-- Problem to solve --
Extract every line of the records below that contains the string "pizz", matching case exactly.

Extracted data entries:
[BEGIN]
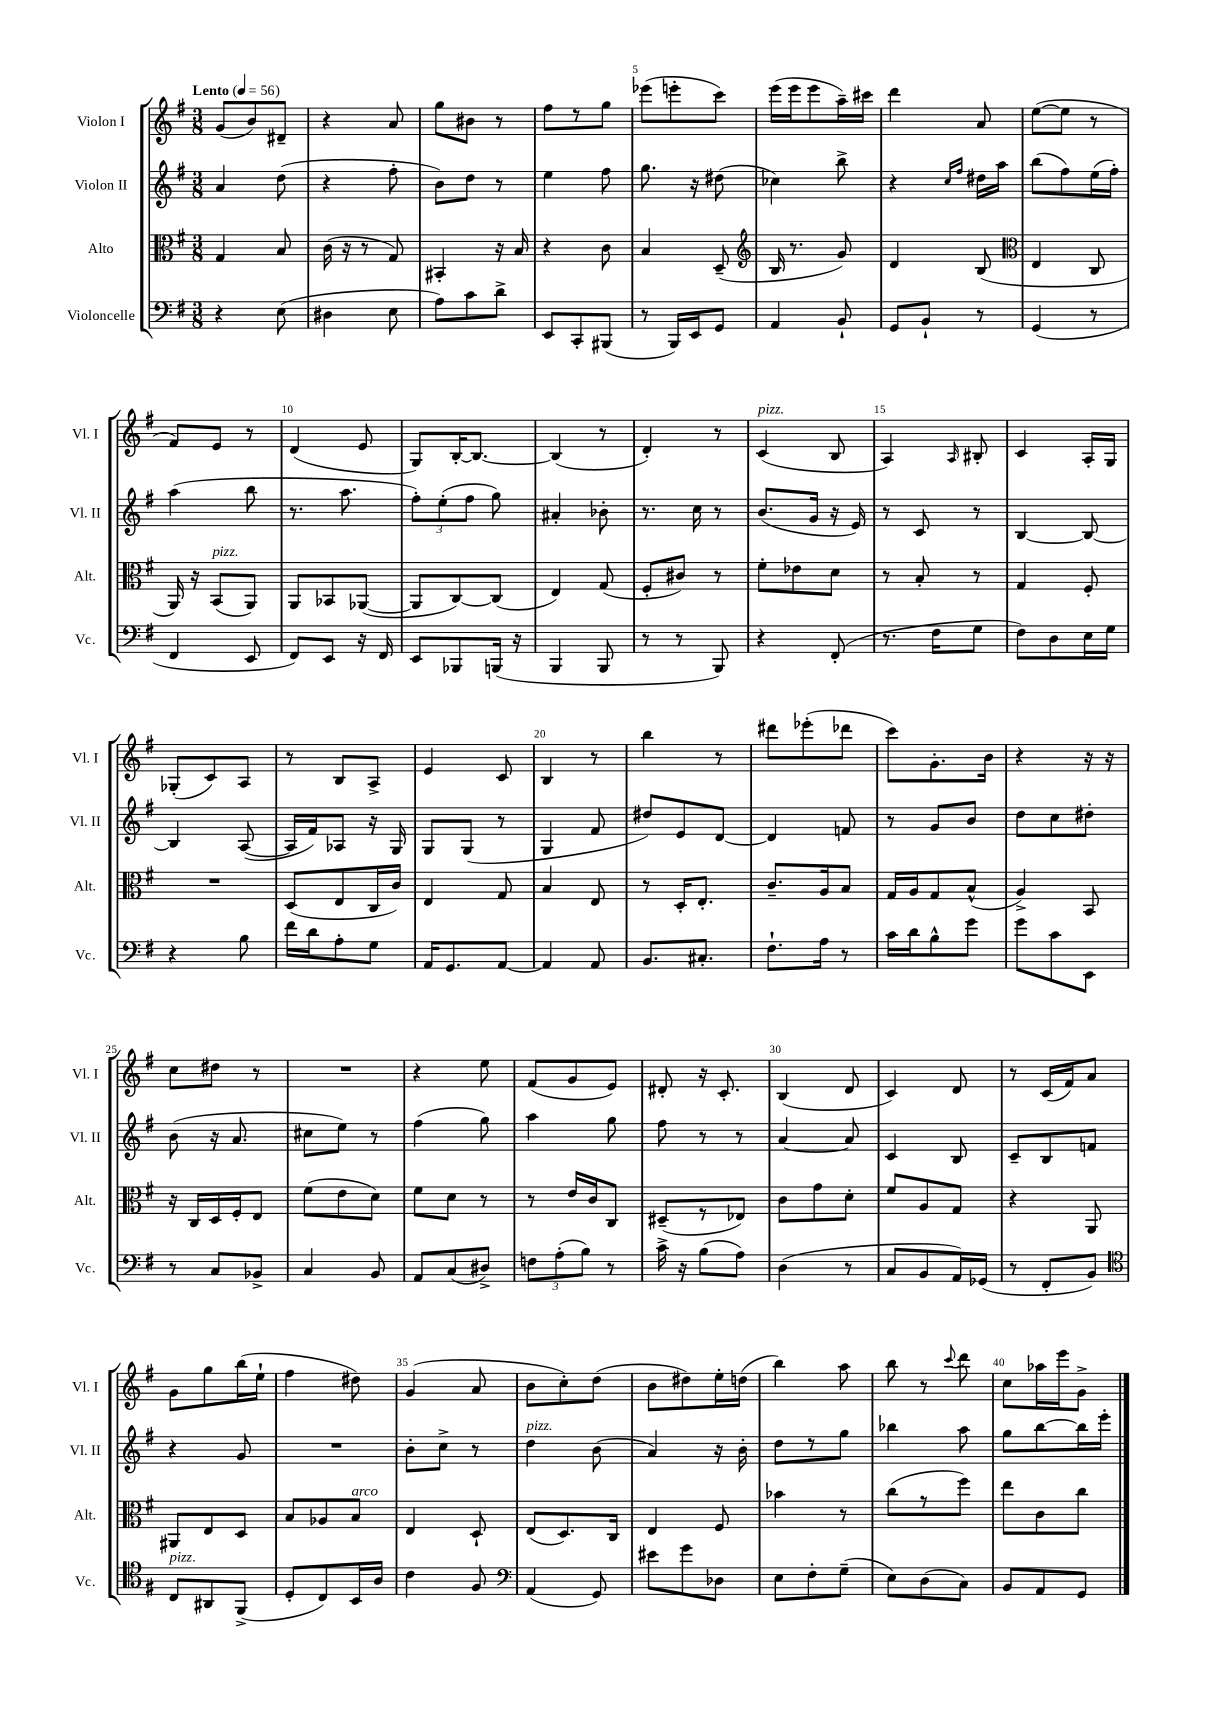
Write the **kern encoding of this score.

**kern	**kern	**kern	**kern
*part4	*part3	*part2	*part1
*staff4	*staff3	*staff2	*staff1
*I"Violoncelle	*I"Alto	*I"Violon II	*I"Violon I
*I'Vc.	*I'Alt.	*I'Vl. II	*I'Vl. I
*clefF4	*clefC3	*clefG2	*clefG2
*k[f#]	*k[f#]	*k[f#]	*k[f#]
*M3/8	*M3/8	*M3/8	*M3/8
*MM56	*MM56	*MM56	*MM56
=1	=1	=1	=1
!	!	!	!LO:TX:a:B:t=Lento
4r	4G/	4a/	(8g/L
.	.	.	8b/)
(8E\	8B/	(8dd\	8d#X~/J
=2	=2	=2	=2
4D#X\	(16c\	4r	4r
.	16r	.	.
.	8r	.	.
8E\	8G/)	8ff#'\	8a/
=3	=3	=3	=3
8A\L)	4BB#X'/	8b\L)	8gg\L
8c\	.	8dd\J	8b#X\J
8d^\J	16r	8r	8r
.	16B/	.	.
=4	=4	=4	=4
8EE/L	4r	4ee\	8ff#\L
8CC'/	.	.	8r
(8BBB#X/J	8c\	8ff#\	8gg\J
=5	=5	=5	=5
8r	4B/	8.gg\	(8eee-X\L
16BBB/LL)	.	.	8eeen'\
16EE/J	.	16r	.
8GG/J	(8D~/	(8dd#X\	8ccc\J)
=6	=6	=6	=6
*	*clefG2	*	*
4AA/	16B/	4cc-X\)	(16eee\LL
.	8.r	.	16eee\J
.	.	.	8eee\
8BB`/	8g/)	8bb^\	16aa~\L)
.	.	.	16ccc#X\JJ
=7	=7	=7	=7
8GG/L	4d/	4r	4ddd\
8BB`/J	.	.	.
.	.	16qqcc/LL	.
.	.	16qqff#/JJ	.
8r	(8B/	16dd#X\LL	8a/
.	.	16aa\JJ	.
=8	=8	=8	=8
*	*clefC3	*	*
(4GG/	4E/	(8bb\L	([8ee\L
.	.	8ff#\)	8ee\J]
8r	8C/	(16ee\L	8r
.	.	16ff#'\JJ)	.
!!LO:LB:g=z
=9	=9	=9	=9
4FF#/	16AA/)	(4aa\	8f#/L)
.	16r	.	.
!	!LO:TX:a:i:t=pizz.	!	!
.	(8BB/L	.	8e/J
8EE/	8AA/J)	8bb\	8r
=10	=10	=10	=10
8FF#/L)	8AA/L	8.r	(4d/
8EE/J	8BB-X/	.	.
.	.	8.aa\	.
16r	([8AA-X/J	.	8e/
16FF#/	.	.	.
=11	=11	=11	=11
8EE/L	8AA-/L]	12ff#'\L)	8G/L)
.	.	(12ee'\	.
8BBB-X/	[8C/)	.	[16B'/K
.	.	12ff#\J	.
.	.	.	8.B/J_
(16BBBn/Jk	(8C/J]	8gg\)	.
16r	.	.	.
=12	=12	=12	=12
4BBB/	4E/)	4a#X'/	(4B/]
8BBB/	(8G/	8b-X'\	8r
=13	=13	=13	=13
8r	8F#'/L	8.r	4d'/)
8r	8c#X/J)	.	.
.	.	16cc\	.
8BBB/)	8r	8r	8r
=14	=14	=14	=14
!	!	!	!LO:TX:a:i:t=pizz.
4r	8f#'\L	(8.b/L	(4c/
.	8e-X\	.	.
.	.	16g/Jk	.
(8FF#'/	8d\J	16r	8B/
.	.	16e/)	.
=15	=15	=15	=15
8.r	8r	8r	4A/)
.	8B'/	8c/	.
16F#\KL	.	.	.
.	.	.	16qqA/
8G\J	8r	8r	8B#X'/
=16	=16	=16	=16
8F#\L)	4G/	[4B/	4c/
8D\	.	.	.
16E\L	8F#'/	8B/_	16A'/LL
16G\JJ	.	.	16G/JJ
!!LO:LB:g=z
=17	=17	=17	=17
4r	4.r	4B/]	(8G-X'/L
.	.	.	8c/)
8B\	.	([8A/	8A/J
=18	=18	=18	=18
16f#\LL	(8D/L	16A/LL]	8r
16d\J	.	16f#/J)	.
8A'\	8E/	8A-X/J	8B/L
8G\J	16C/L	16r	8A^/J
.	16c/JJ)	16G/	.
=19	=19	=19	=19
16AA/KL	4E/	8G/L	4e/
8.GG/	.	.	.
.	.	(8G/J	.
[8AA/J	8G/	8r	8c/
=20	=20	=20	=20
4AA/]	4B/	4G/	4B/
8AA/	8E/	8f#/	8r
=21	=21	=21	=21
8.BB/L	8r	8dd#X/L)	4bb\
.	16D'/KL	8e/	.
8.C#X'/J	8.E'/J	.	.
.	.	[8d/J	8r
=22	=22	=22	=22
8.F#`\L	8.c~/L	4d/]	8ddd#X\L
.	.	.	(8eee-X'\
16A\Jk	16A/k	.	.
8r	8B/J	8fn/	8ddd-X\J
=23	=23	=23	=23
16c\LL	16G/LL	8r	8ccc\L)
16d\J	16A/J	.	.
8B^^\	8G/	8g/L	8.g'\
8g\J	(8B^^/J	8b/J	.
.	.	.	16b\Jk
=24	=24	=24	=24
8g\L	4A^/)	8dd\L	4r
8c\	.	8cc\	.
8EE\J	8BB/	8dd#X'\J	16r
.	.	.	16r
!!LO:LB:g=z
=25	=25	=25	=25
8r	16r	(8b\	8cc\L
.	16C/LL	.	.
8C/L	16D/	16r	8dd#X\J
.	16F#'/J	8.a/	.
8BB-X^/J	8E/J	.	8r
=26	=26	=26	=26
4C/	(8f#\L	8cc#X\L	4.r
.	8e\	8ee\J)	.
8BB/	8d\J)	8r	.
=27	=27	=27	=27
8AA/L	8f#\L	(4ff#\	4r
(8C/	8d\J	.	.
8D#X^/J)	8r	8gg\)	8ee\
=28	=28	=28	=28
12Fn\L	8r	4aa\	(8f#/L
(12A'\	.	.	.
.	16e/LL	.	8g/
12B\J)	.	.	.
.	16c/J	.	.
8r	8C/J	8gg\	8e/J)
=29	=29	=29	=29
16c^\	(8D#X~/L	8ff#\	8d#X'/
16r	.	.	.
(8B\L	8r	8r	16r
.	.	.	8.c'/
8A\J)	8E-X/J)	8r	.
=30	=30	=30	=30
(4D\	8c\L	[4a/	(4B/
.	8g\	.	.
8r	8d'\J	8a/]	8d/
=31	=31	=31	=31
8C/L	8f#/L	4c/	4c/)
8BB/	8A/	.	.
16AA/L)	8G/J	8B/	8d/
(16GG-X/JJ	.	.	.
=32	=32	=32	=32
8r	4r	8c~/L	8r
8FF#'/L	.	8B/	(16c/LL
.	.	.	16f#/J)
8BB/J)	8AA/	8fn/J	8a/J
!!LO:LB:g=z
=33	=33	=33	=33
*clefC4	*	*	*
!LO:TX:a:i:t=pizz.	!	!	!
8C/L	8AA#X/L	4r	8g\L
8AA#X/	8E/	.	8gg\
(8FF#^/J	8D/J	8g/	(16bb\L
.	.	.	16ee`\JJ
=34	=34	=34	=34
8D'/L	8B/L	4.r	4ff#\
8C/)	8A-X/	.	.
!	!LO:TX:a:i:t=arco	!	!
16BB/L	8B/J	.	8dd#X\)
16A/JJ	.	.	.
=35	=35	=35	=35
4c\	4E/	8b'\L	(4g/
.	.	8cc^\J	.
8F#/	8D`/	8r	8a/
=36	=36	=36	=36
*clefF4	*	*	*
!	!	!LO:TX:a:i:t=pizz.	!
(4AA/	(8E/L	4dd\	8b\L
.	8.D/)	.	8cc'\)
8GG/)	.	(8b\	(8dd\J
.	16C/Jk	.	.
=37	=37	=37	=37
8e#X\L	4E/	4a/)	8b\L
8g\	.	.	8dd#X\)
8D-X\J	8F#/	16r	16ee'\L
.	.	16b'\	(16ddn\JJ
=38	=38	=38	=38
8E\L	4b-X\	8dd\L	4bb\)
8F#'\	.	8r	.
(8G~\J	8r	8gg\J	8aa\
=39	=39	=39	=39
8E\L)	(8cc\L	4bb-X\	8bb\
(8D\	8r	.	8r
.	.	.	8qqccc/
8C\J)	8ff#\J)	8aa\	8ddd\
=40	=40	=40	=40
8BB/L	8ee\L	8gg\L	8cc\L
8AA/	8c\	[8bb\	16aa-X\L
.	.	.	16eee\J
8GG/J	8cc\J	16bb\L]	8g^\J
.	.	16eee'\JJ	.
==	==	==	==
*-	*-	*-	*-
[END]
-- Response to this exercise --
!	!LO:TX:a:i:t=pizz.	!	!
!	!	!	!LO:TX:a:i:t=pizz.
!LO:TX:a:i:t=pizz.	!	!	!
!	!	!LO:TX:a:i:t=pizz.	!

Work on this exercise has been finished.